Provided entries below:
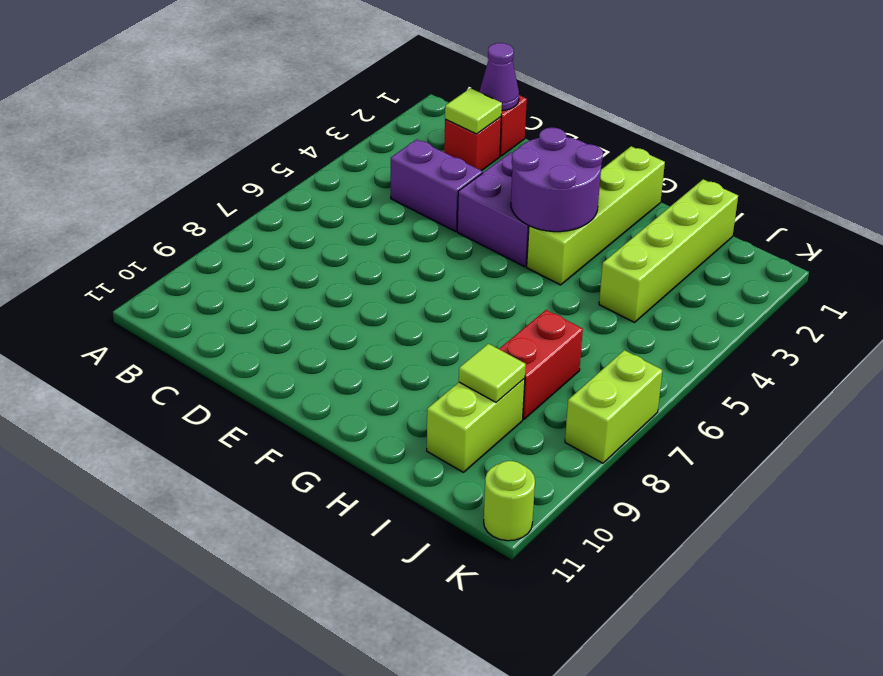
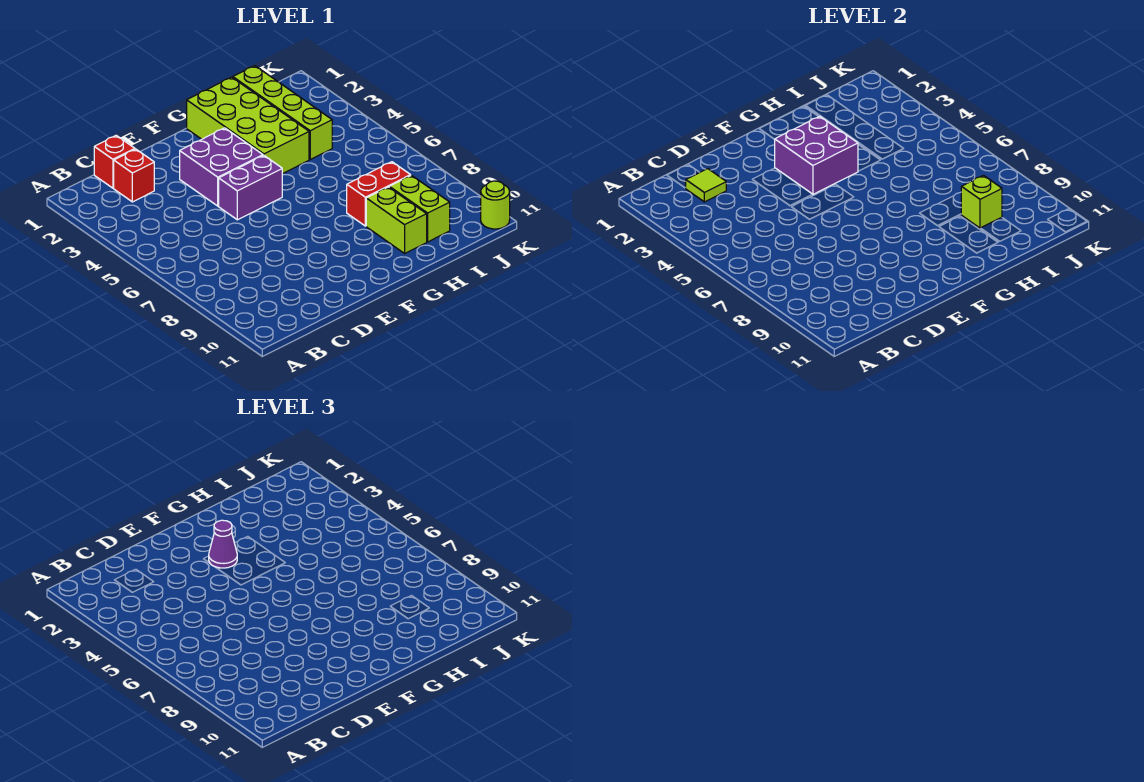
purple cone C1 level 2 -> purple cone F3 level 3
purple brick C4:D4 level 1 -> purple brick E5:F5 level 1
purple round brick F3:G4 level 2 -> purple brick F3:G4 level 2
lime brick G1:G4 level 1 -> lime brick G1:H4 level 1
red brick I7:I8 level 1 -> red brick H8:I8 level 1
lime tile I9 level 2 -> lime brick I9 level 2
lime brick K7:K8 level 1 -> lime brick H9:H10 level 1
End of Provided entries.
- _What you have to do_
Every word of the material above should be copied exactly; no pictures.

- _Answer box_
purple cone C1 level 2 -> purple cone F3 level 3
purple brick C4:D4 level 1 -> purple brick E5:F5 level 1
purple round brick F3:G4 level 2 -> purple brick F3:G4 level 2
lime brick G1:G4 level 1 -> lime brick G1:H4 level 1
red brick I7:I8 level 1 -> red brick H8:I8 level 1
lime tile I9 level 2 -> lime brick I9 level 2
lime brick K7:K8 level 1 -> lime brick H9:H10 level 1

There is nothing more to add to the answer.